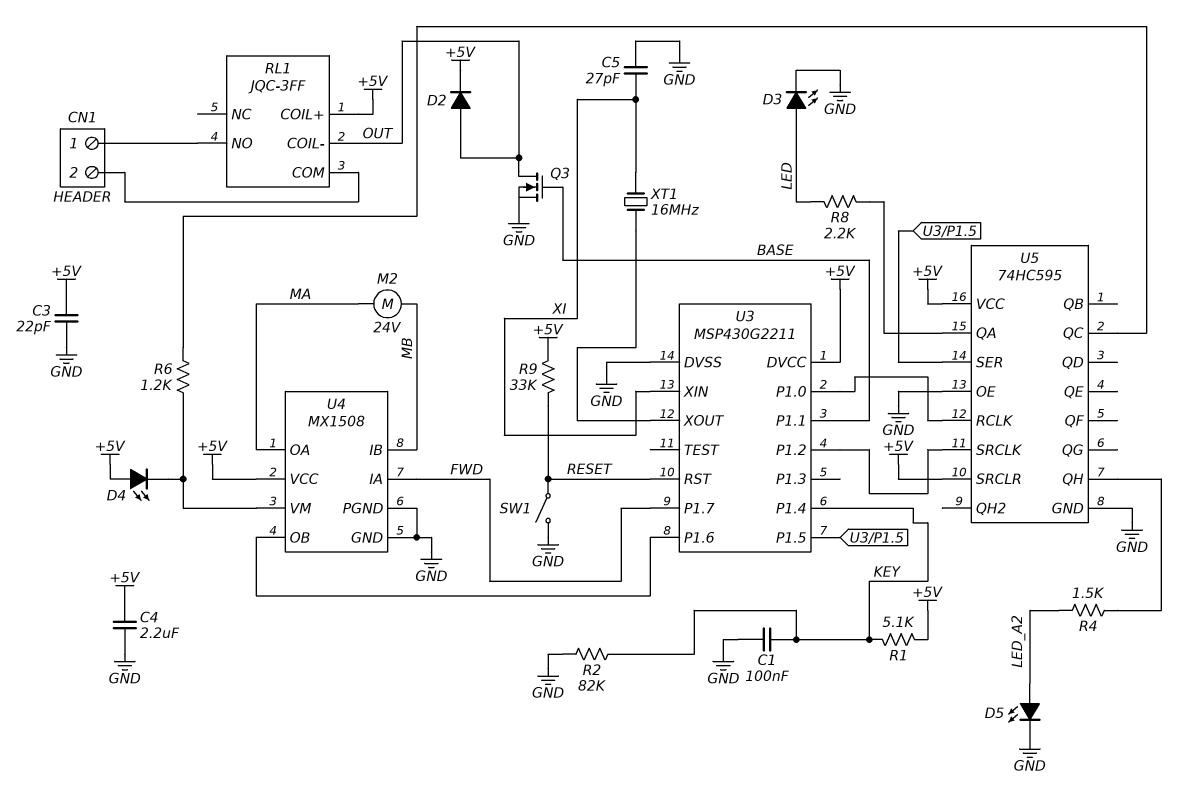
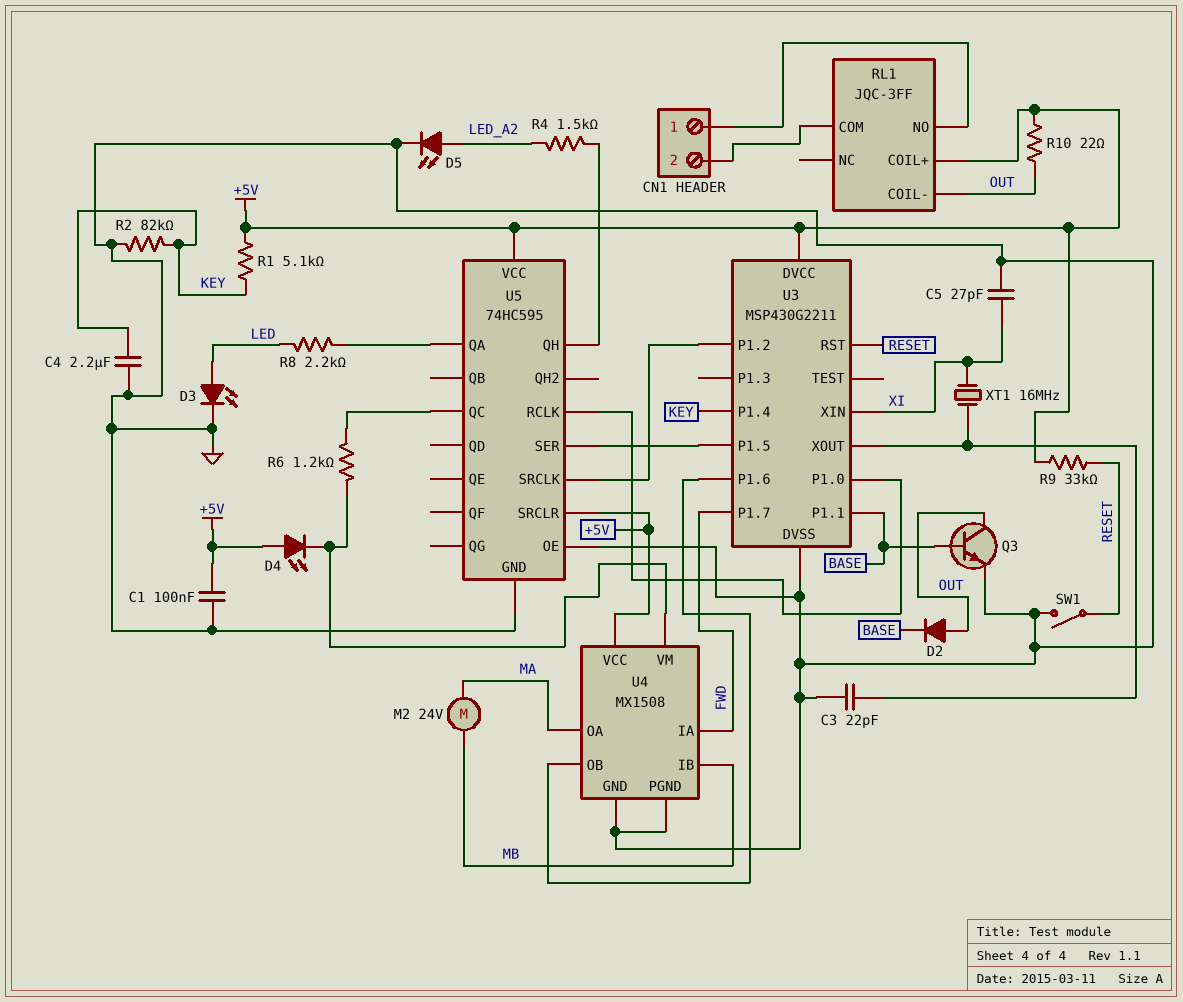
C1: 100nF (GND, KEY) -> 100nF (+5V, GND)
C3: 22pF (+5V, GND) -> 22pF (GND, U3/XOUT)
C4: 2.2uF (+5V, GND) -> 2.2uF (GND, KEY)
D2: diode (A OUT, K +5V) -> diode (A OUT, K BASE)
Q3: NMOS (G BASE, D OUT, S GND) -> NPN (B BASE, C OUT, E GND)
R10: none -> 22 (+5V, OUT)

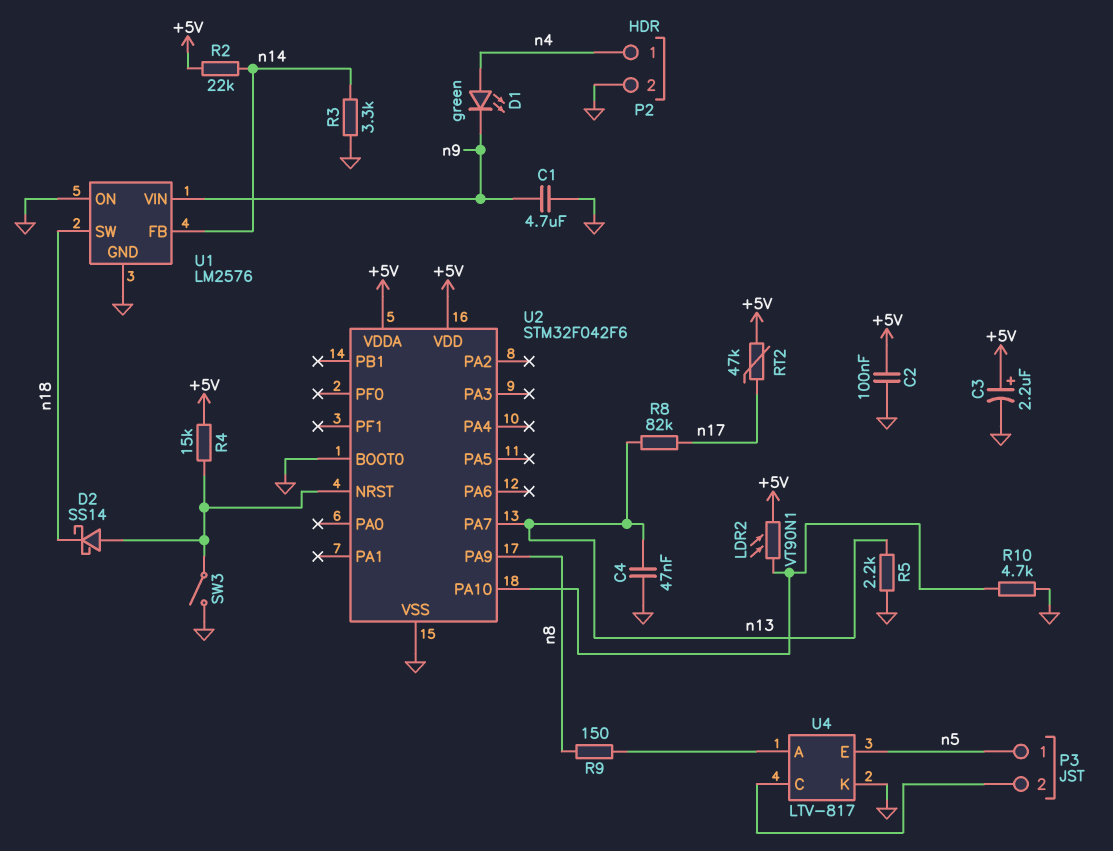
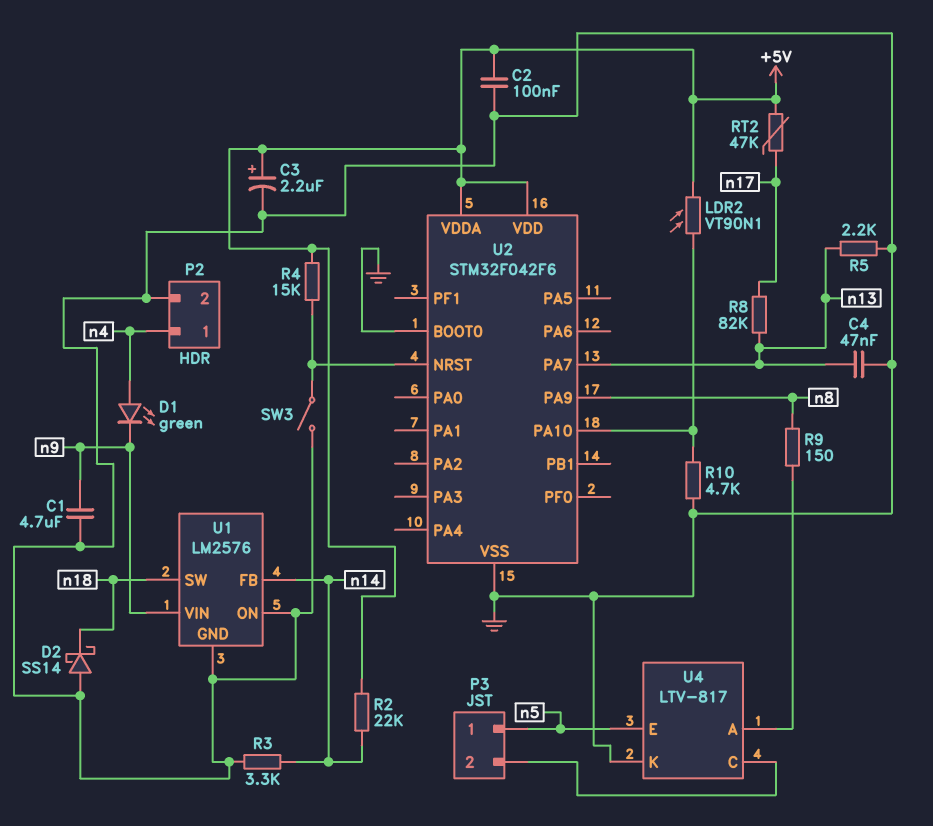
D2: schottky SS14 (A U2/NRST, K n18) -> schottky SS14 (A GND, K n18)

▶ **THE PROBLEM**:
Of all the lines above, count the ones that include the string "BASE" and give the number alone.

▶ **REPLY TO THE TASK**:
2